◆ **Material for the task**:
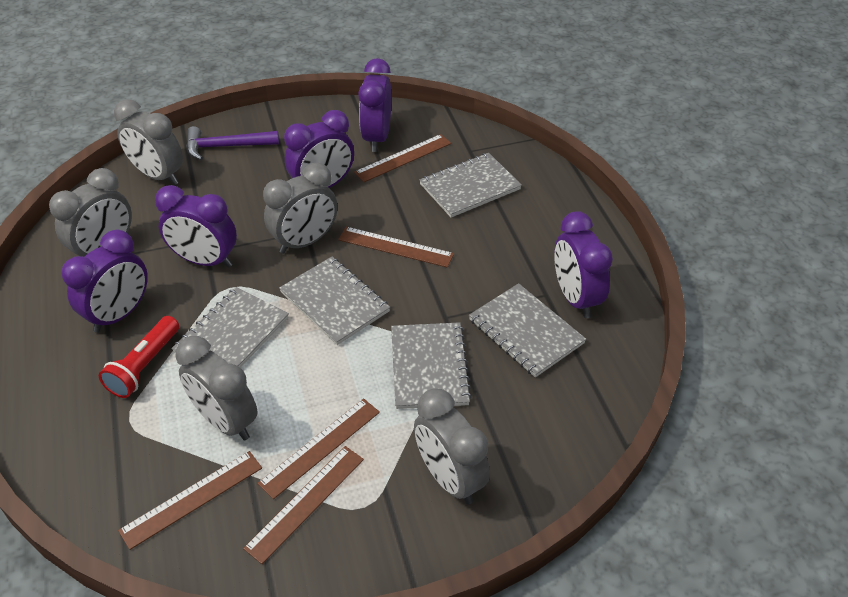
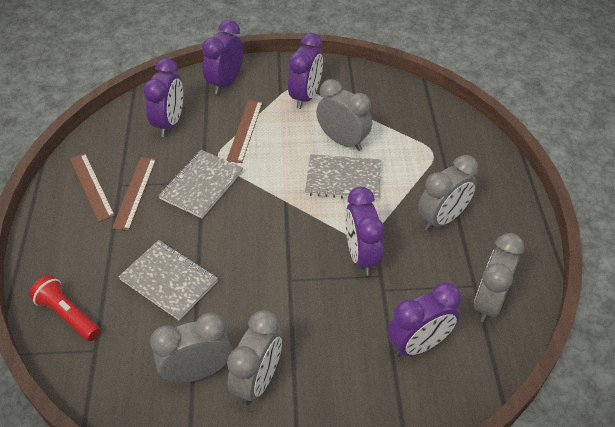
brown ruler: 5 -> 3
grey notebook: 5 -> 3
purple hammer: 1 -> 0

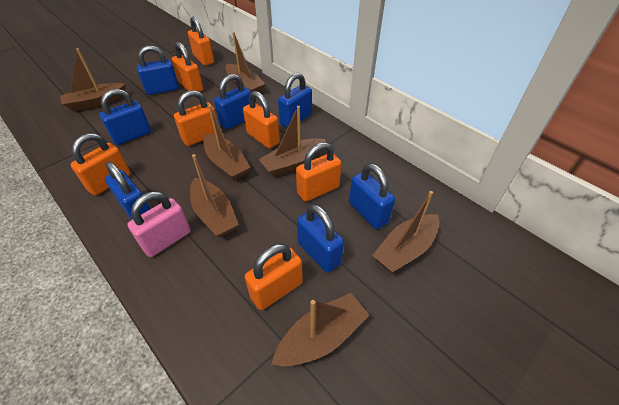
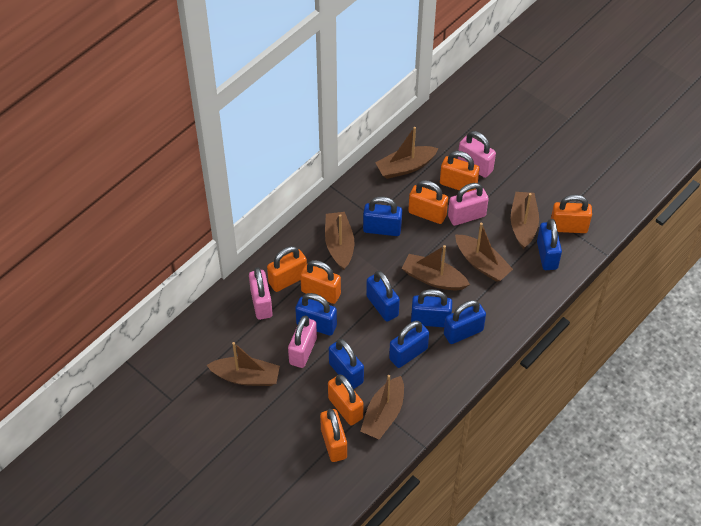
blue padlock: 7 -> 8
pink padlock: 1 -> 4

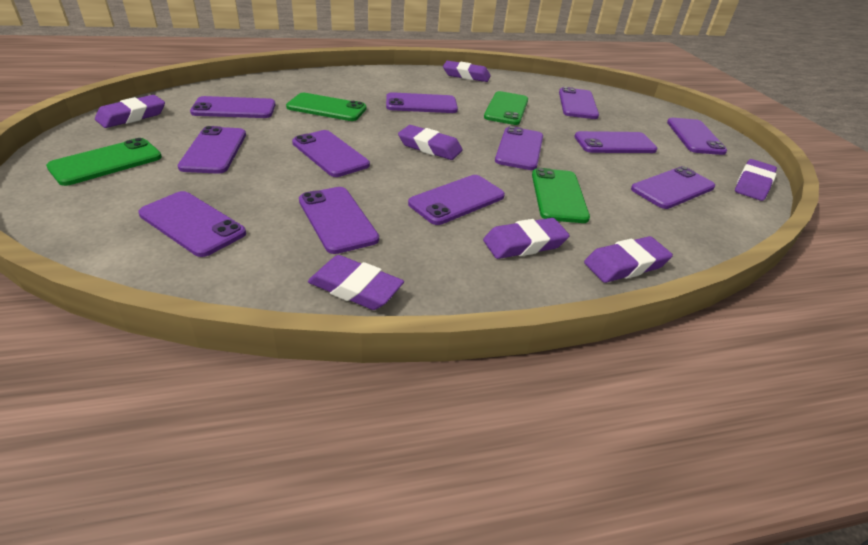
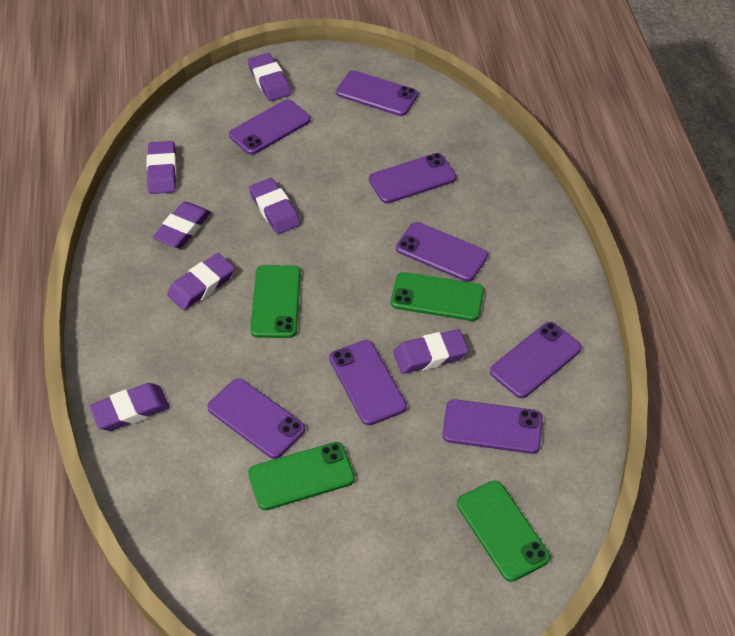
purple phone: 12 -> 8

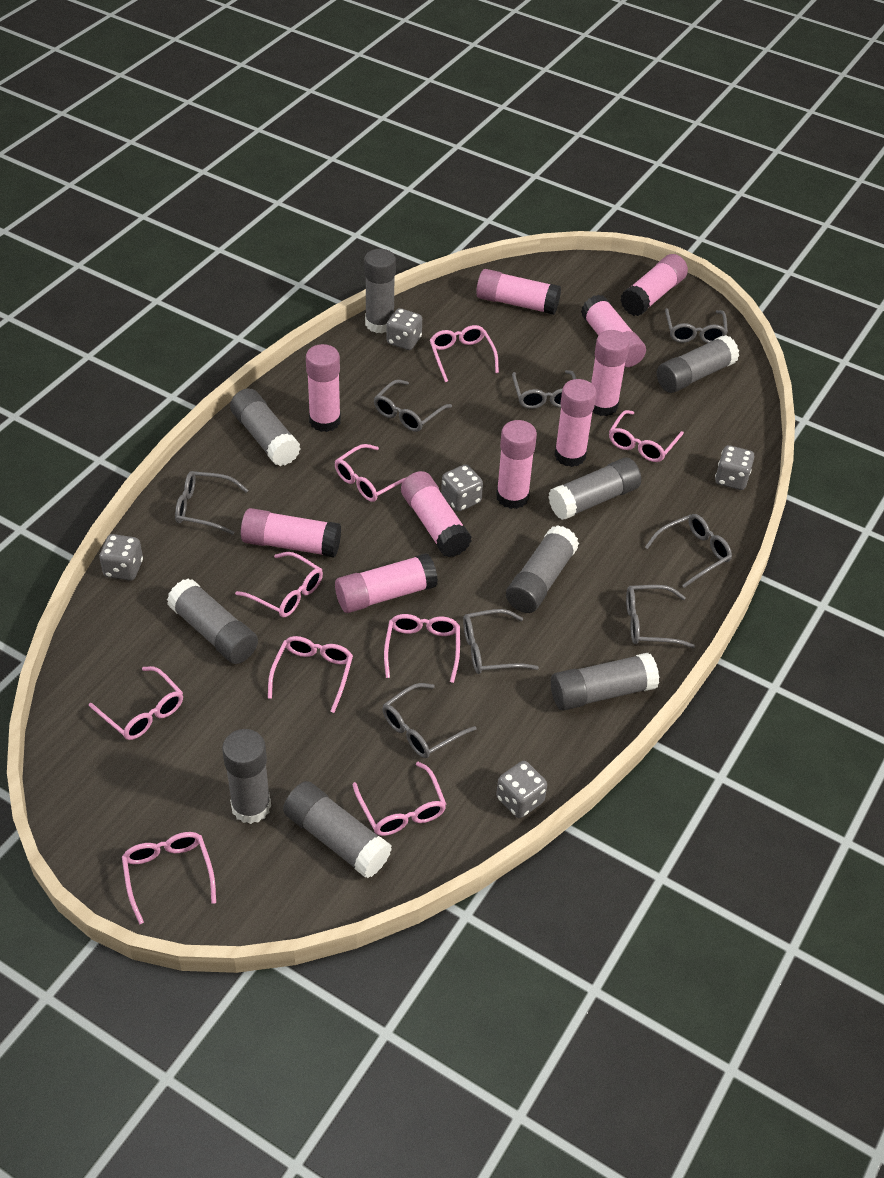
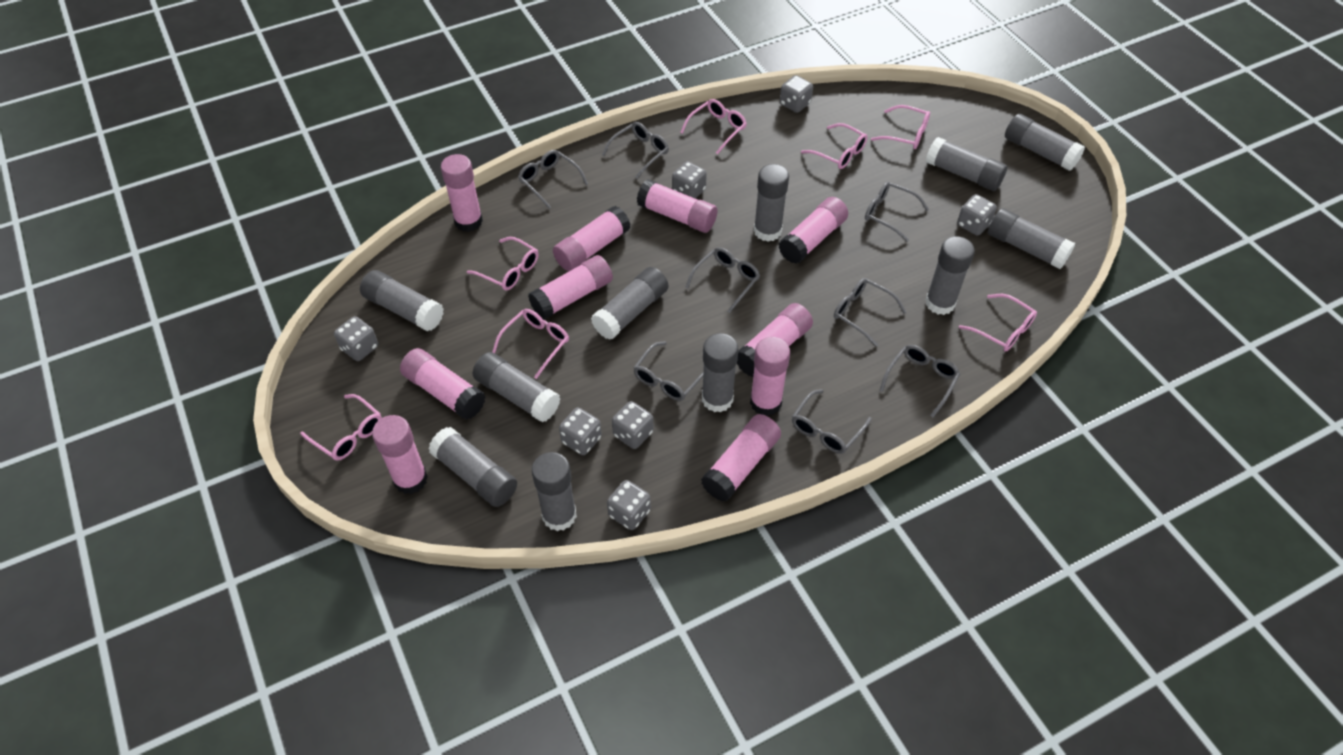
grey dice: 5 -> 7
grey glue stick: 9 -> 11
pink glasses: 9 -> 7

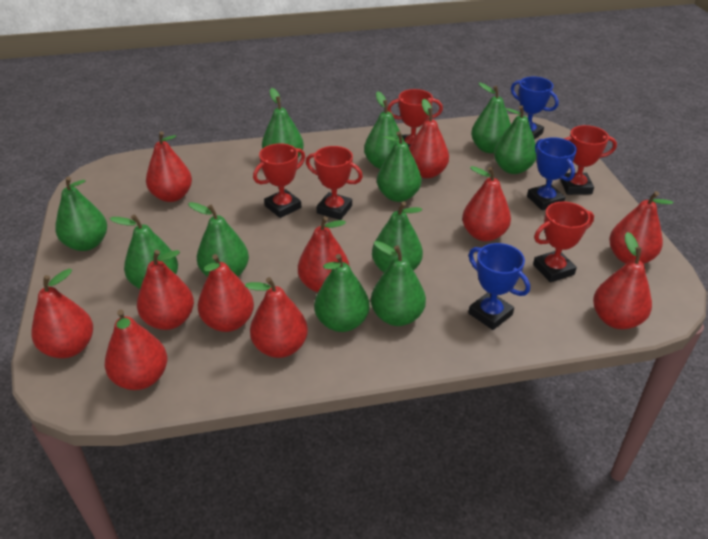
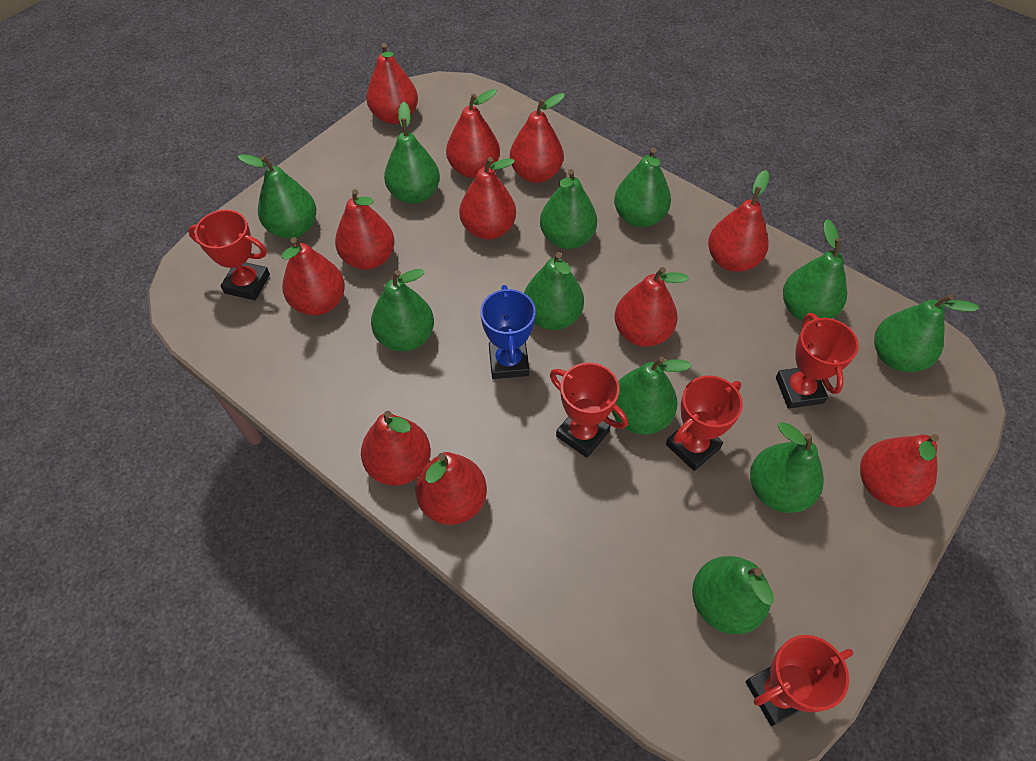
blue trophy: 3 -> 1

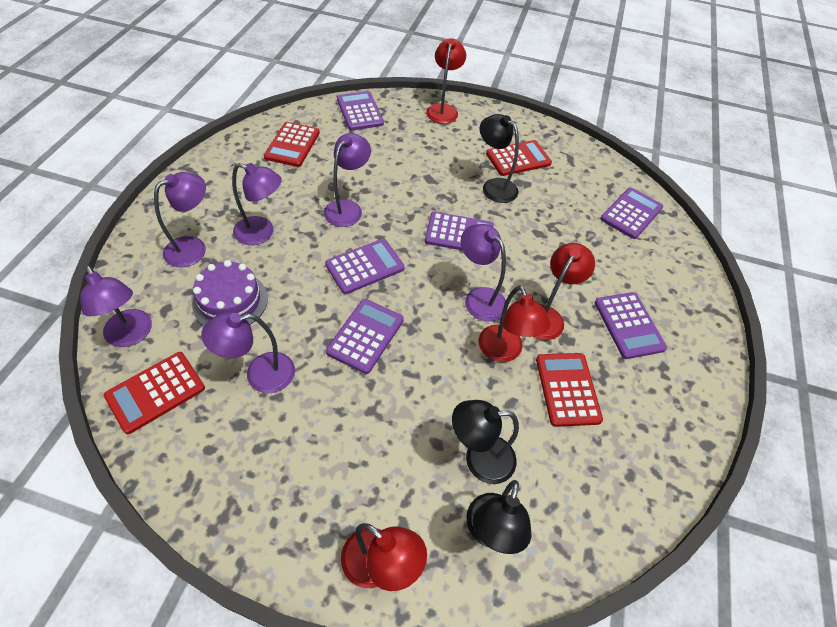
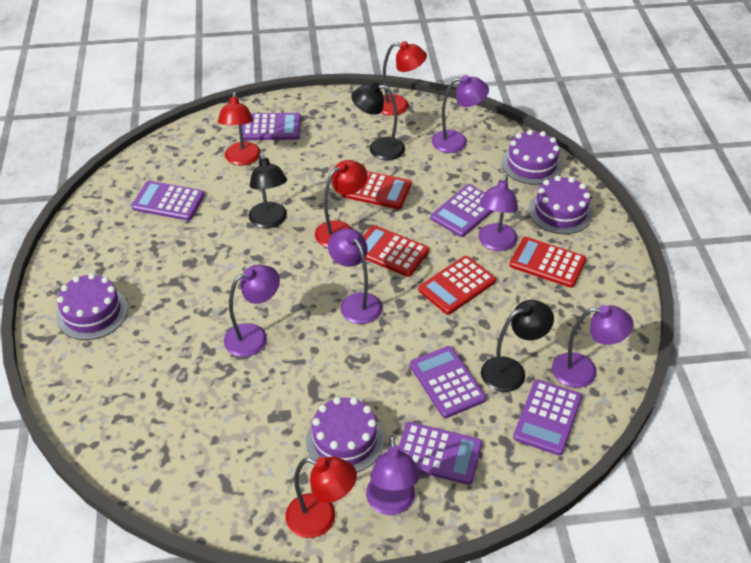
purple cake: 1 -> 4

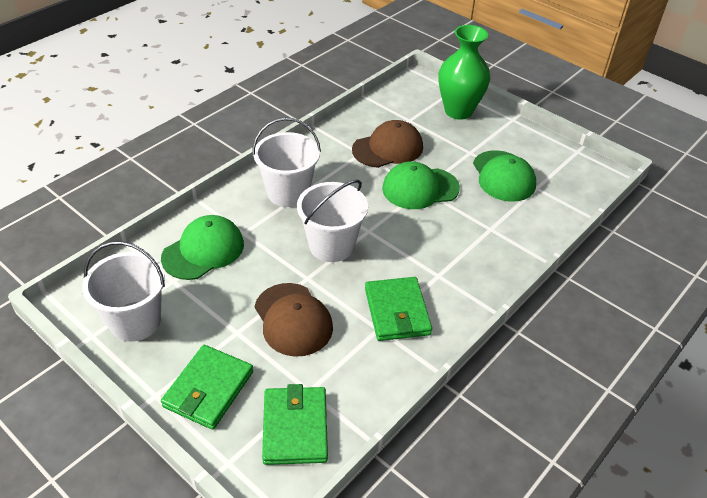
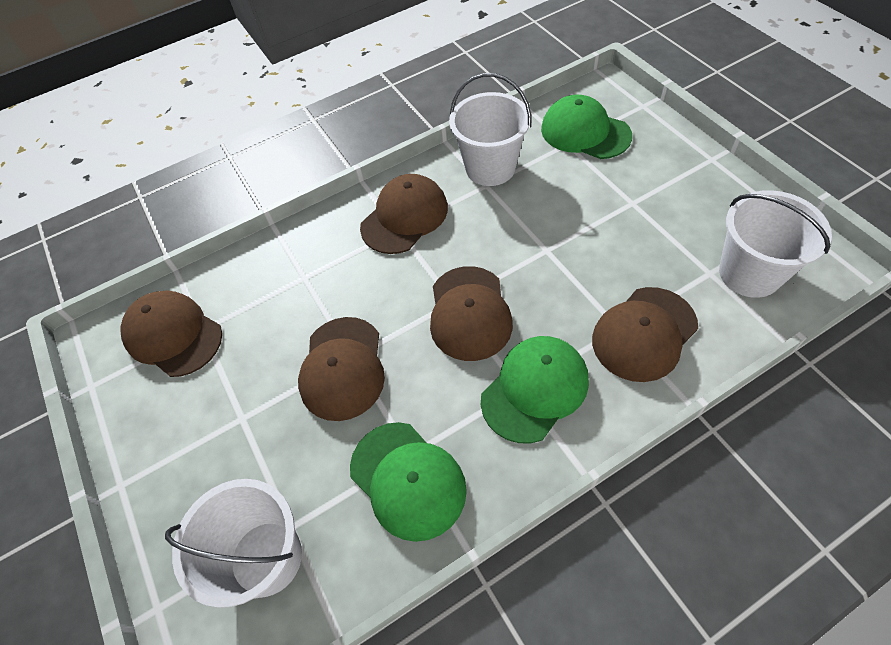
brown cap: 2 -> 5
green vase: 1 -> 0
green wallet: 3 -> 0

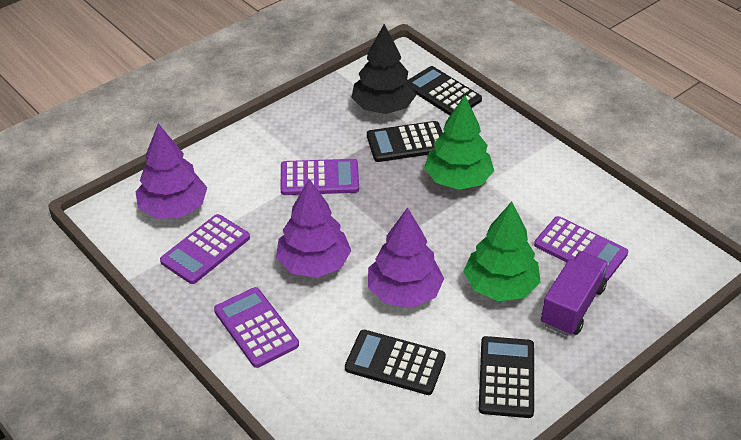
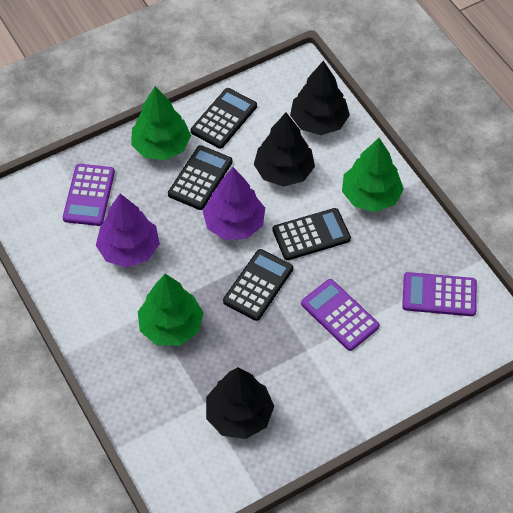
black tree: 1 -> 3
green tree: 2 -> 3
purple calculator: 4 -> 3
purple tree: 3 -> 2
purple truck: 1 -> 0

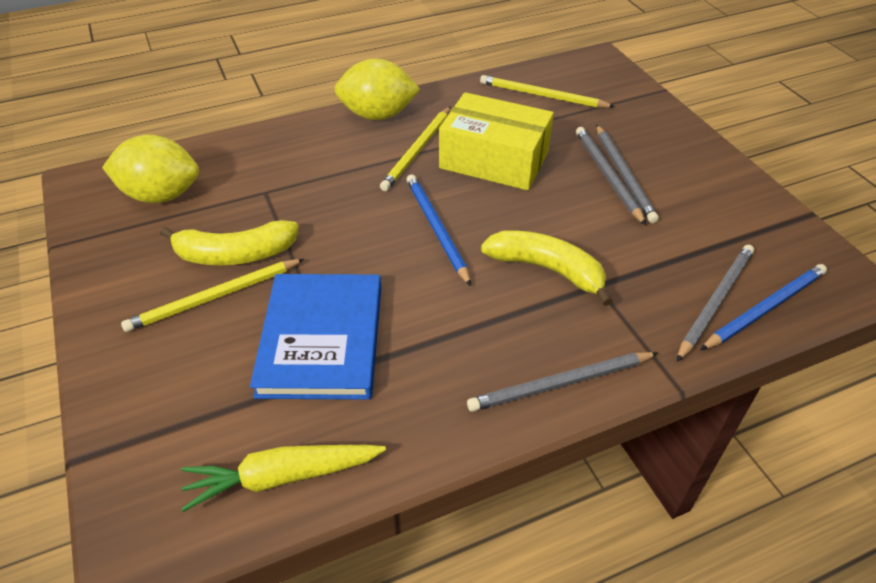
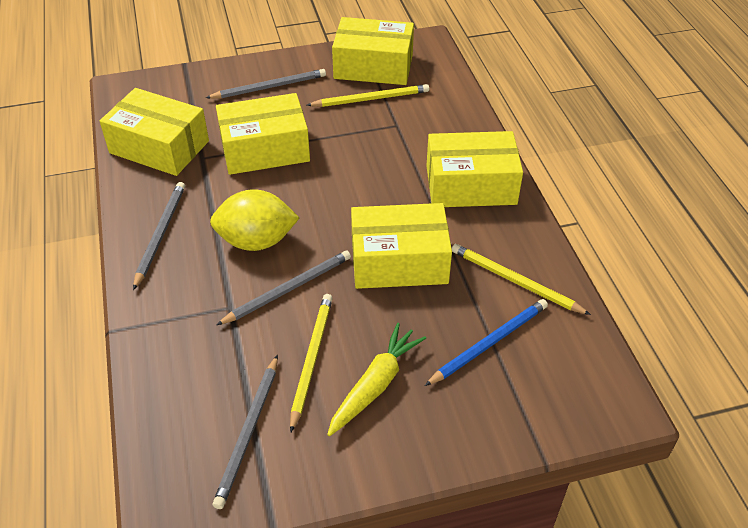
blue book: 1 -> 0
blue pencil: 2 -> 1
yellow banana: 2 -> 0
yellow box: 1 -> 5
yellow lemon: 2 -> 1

◆ **Task objective**: Whenever "tree" occurs in a line of the entries, copy that line.

◆ **Output**:
black tree: 1 -> 3
green tree: 2 -> 3
purple tree: 3 -> 2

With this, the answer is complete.